Entries shown below:
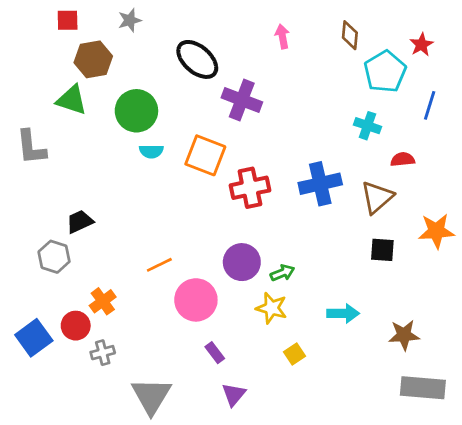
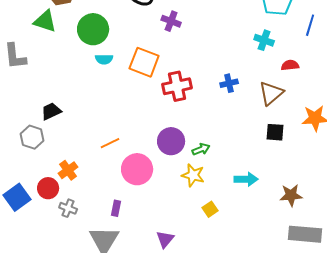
purple cross: (242, 100) -> (171, 21), size x0.7
blue cross: (320, 184) -> (229, 83), size x0.6
gray cross: (103, 353) -> (68, 208), turned 36
purple rectangle: (215, 353) -> (116, 208), moved, turned 49

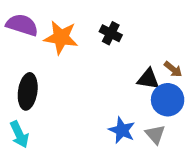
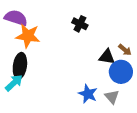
orange star: (61, 37) -> (28, 36), moved
cyan arrow: (19, 134) -> (14, 83), moved, turned -108

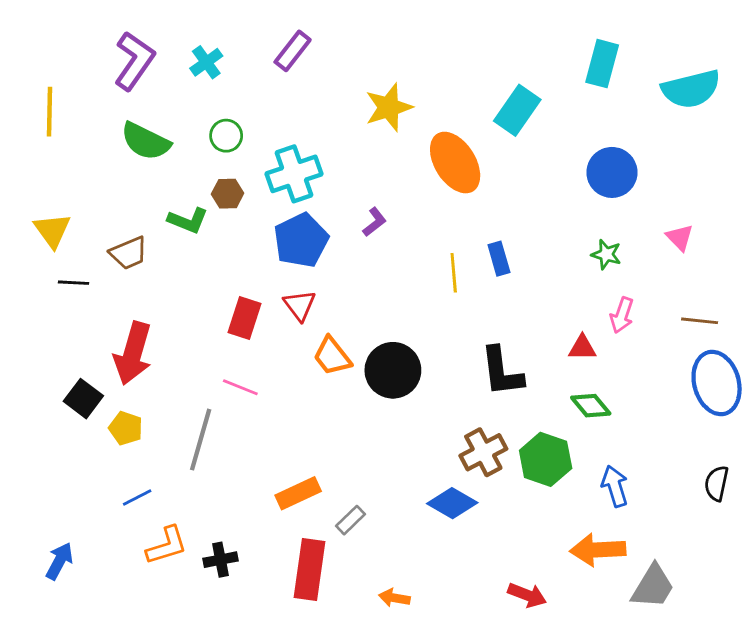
End of Entries shown.
# [What needs to be done]
Please set down each line of the data above exactly as written, without the pictures.

# [Finished task]
purple cross: (242, 100) -> (171, 21), size x0.7
blue cross: (320, 184) -> (229, 83), size x0.6
gray cross: (103, 353) -> (68, 208), turned 36
purple rectangle: (215, 353) -> (116, 208), moved, turned 49

orange star: (61, 37) -> (28, 36), moved
cyan arrow: (19, 134) -> (14, 83), moved, turned -108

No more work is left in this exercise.